Quote the lines below exactly, from the one that holds "ENC pin SW: 6 -> 13" through the final line of the records, and only those.

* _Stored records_

=== Begin Enclosure ===

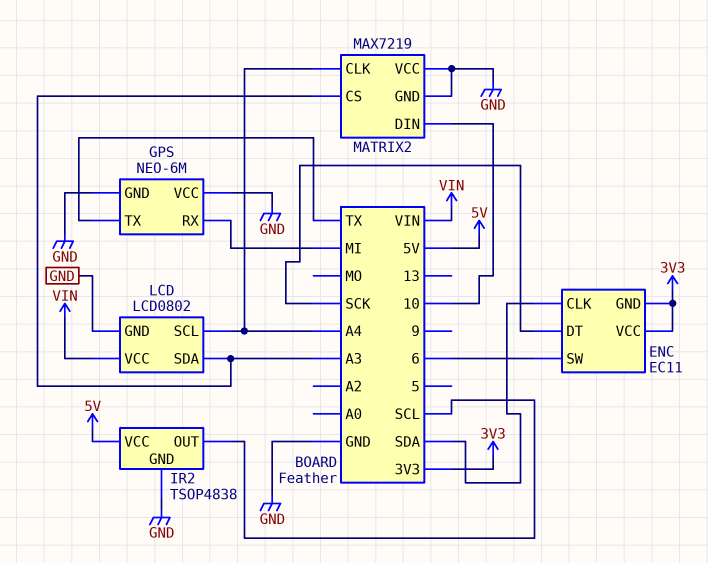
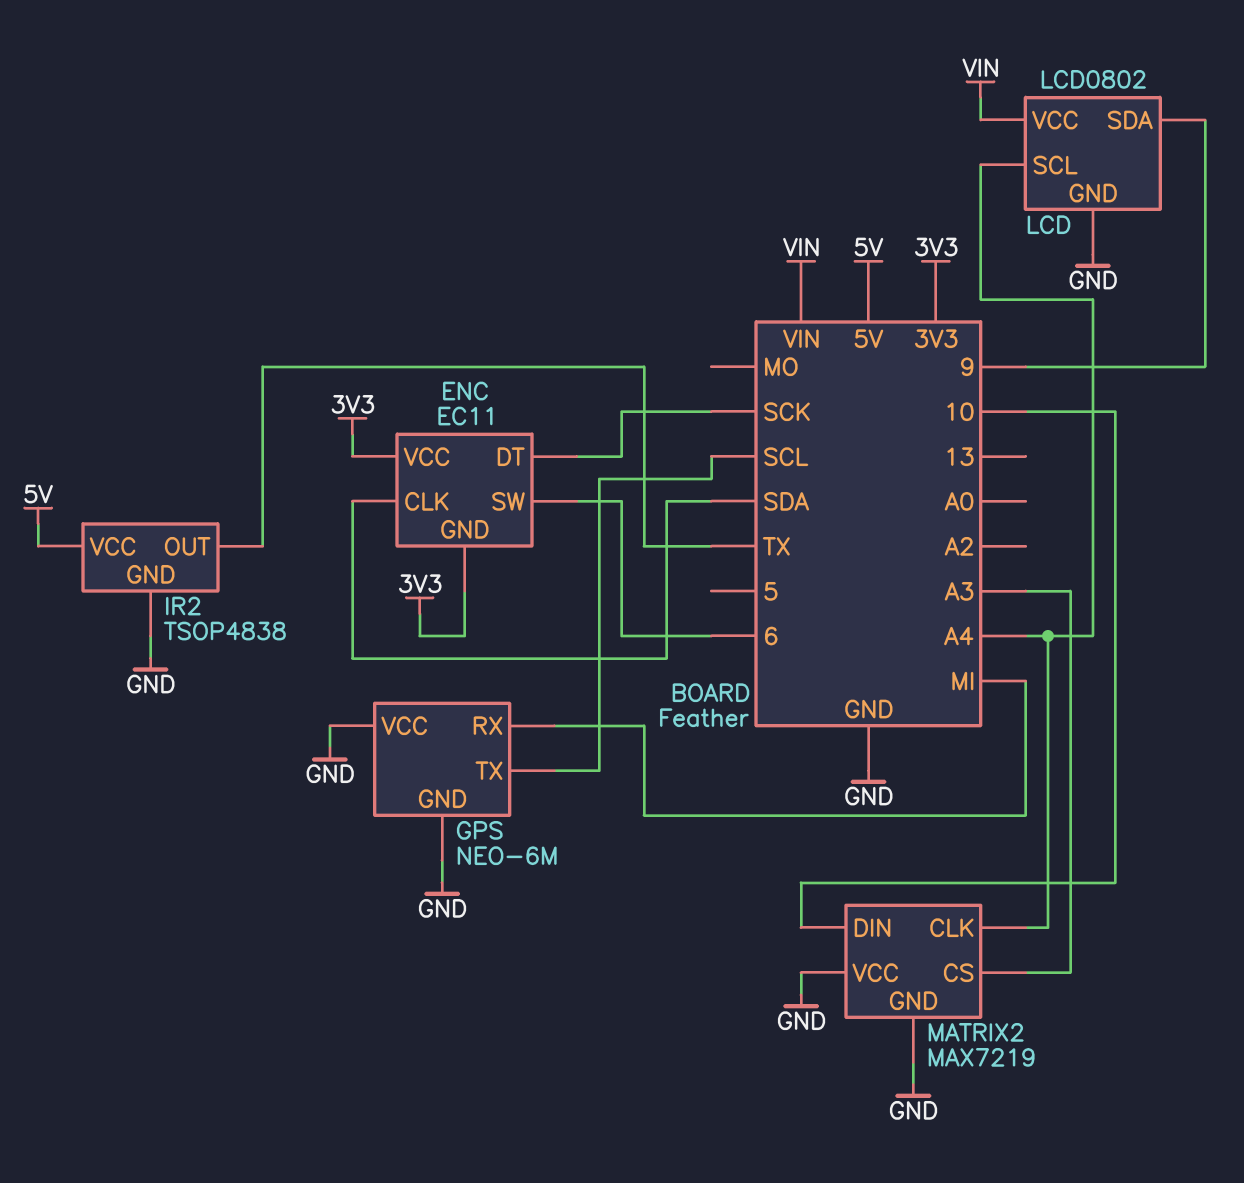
GPS pin TX: TX -> SCL
IR2 pin OUT: SCL -> TX
LCD pin SDA: A3 -> 9

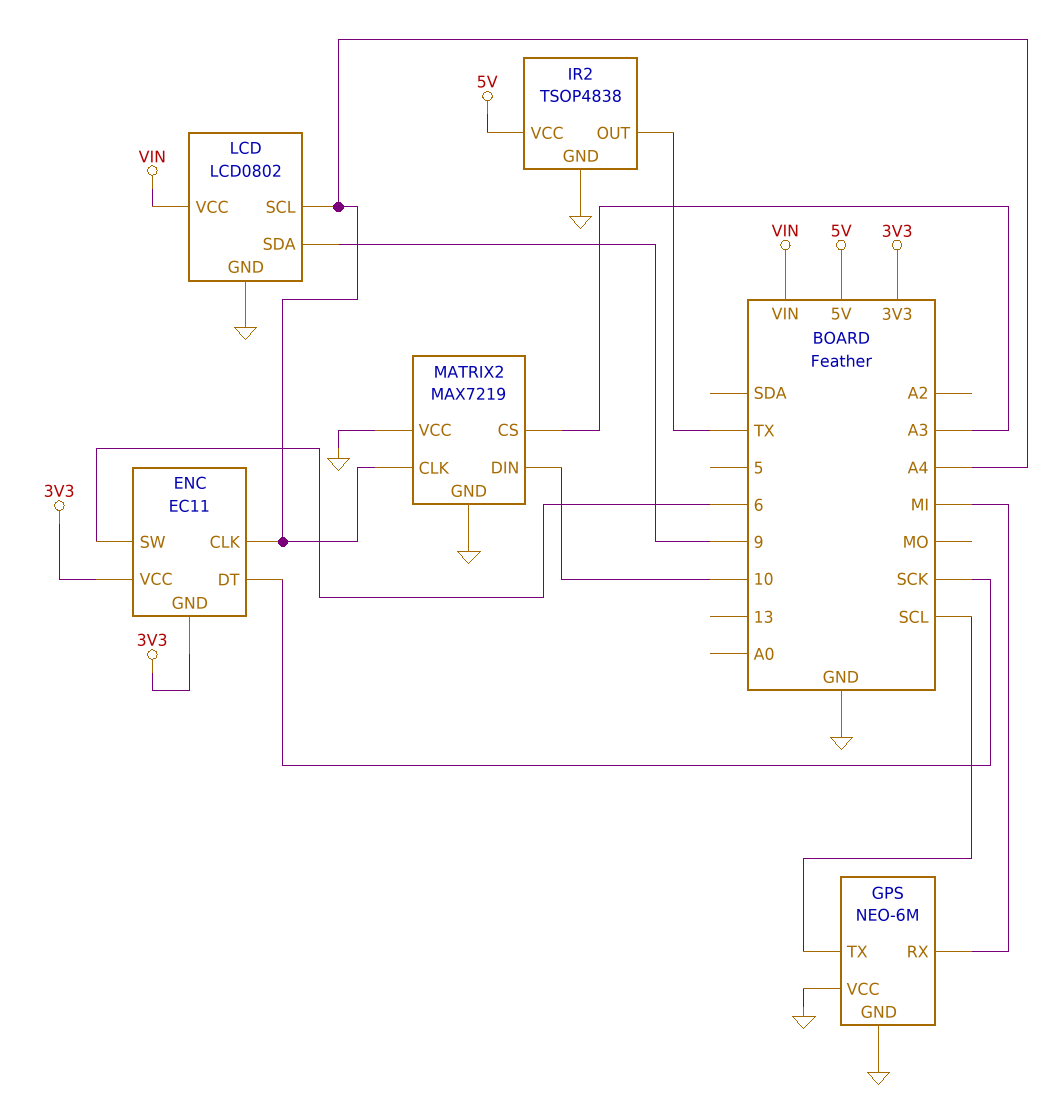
ENC pin CLK: SDA -> A4

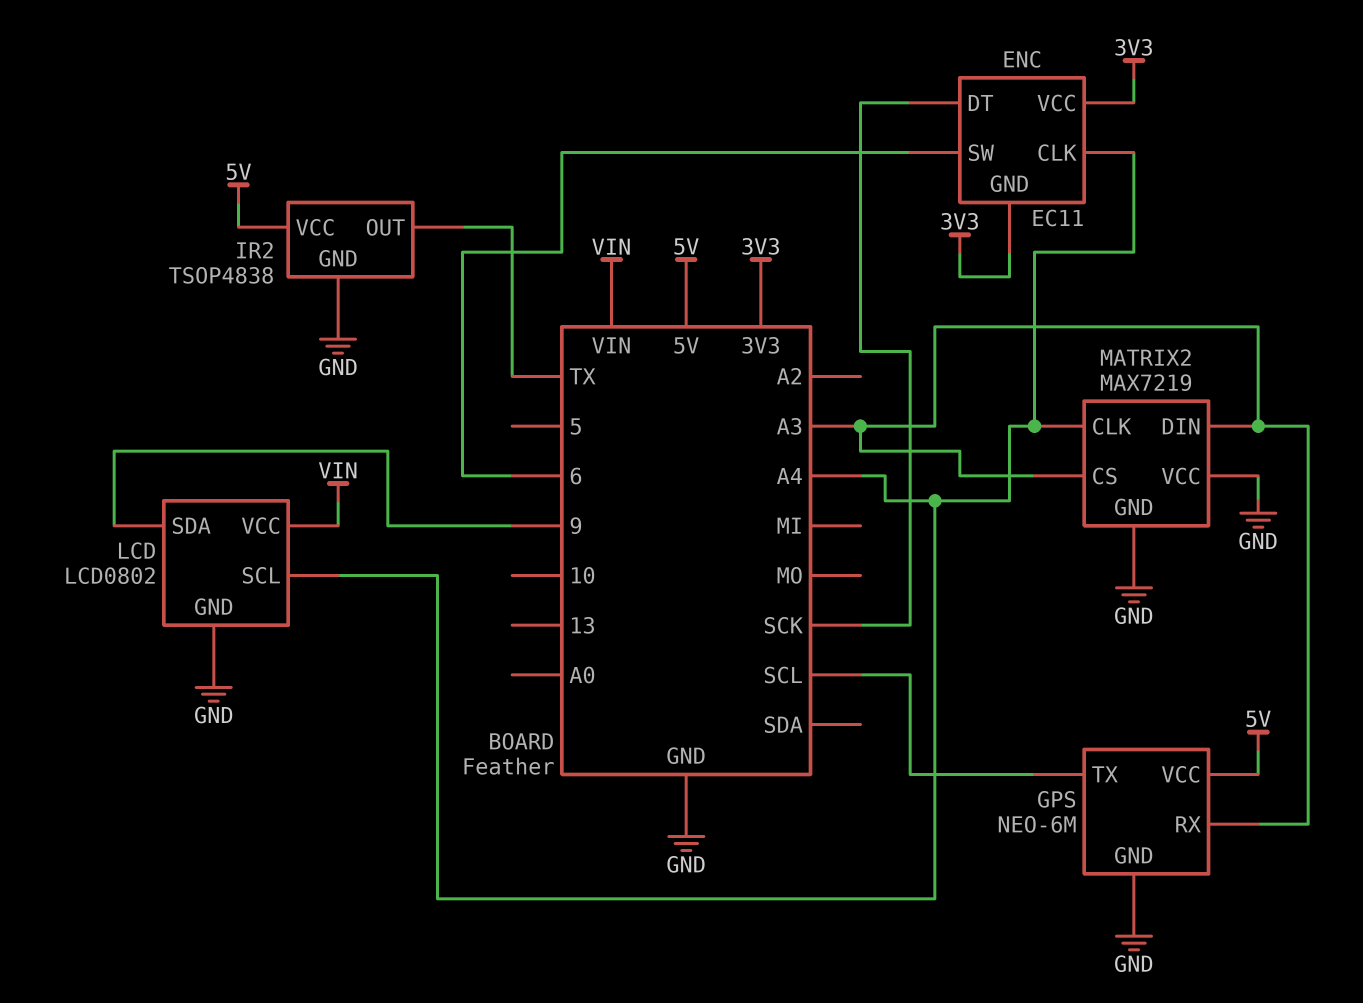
GPS pin RX: MI -> A3
GPS pin VCC: GND -> 5V
MATRIX2 pin DIN: 10 -> A3

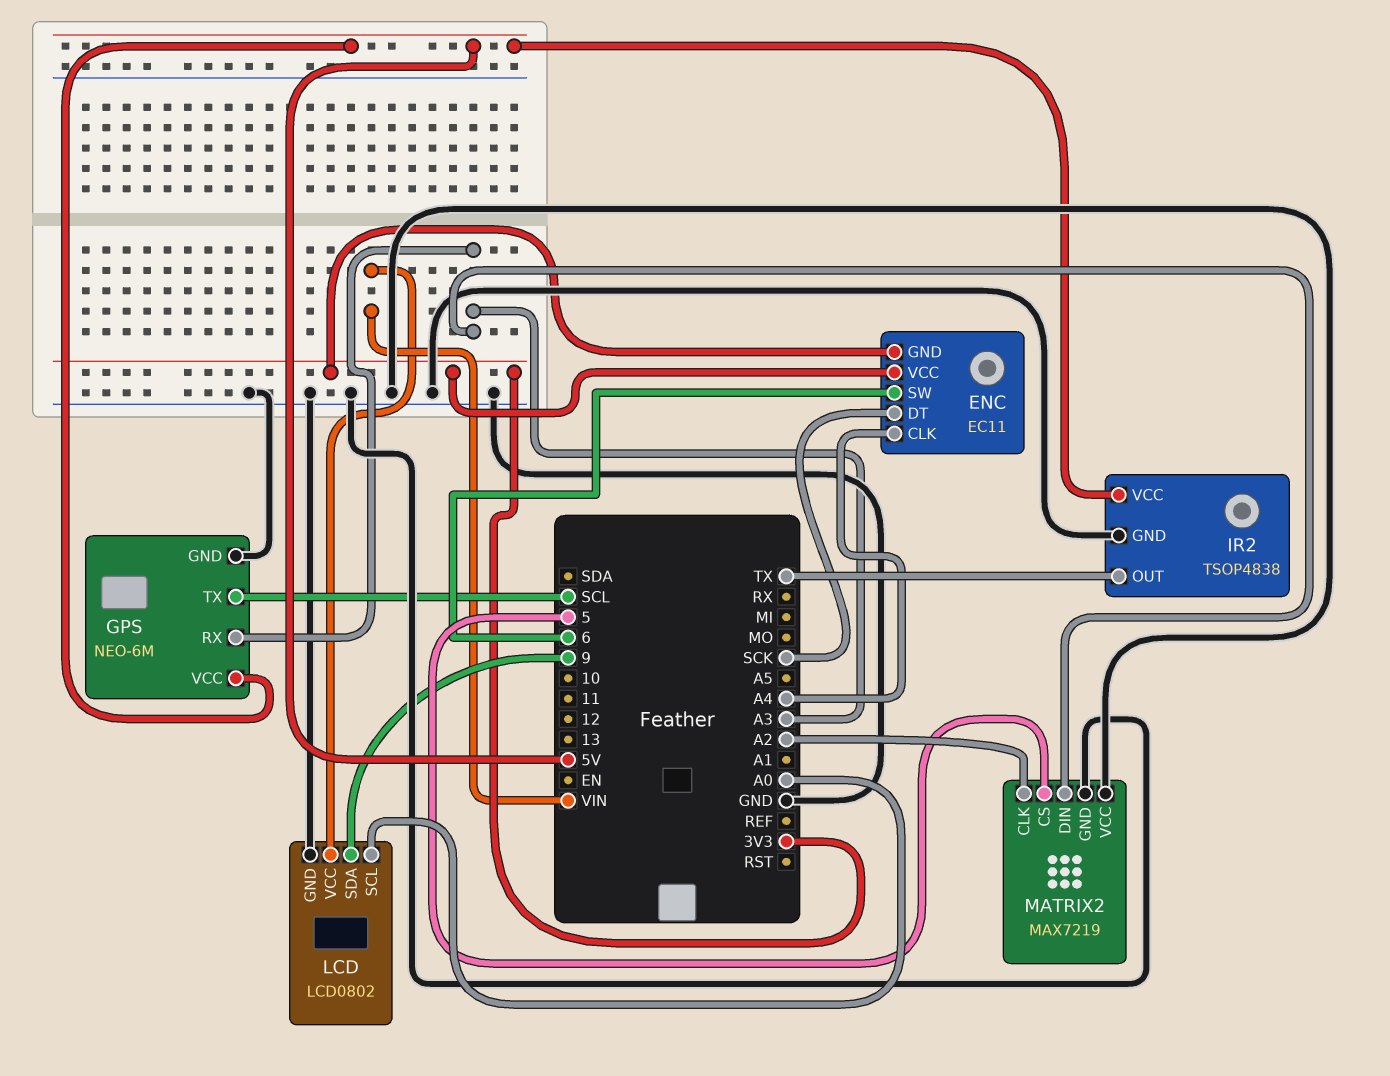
LCD pin SCL: A4 -> A0
MATRIX2 pin CLK: A4 -> A2
MATRIX2 pin CS: A3 -> 5

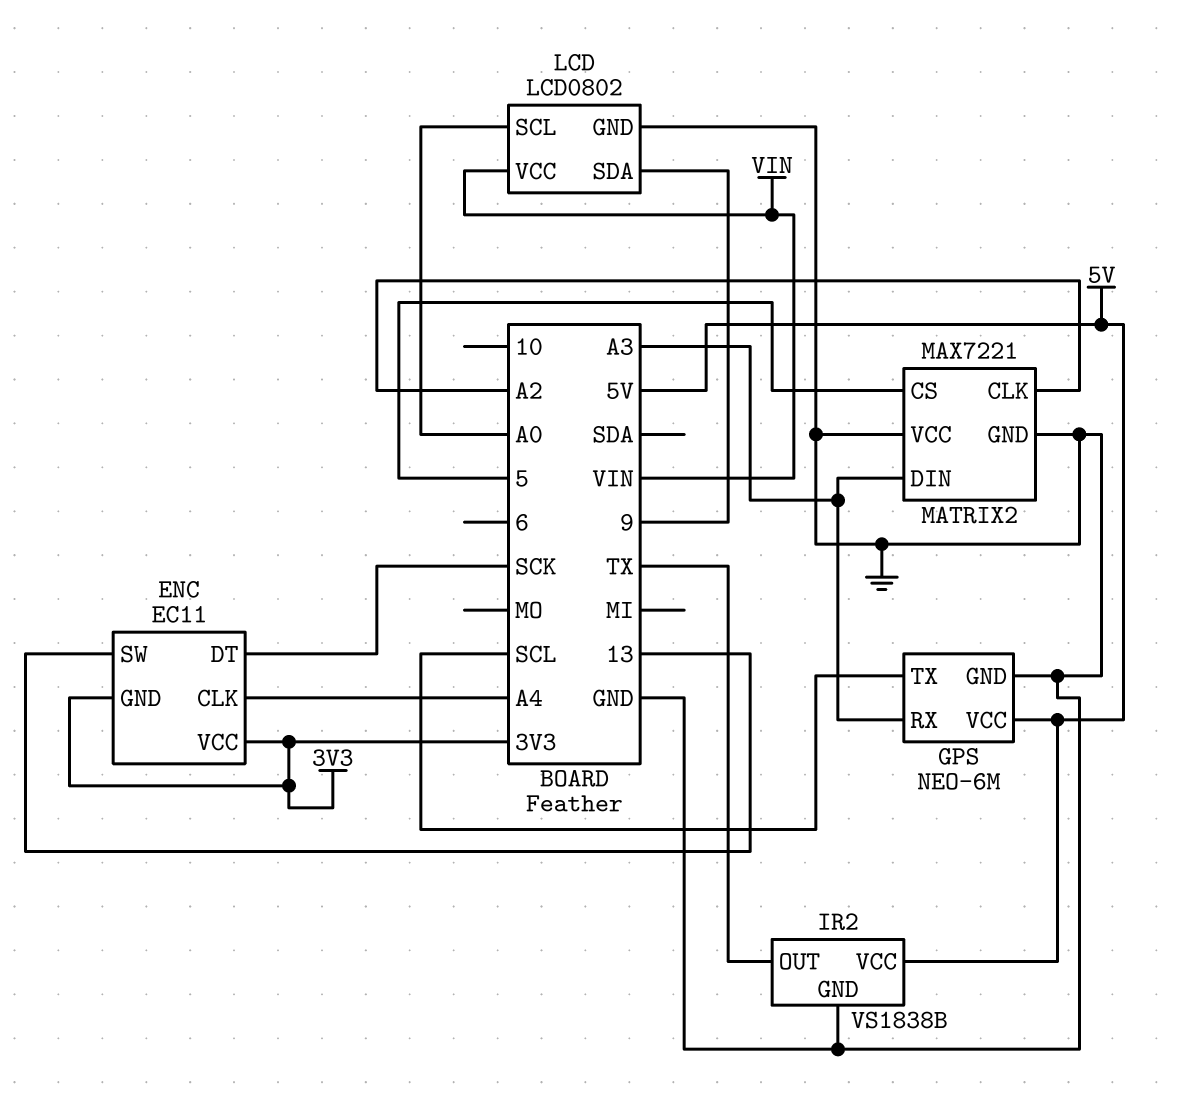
ENC pin SW: 6 -> 13
IR2: TSOP4838 -> VS1838B
MATRIX2: MAX7219 -> MAX7221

=== End Enclosure ===

* _SOLUTION_
ENC pin SW: 6 -> 13
IR2: TSOP4838 -> VS1838B
MATRIX2: MAX7219 -> MAX7221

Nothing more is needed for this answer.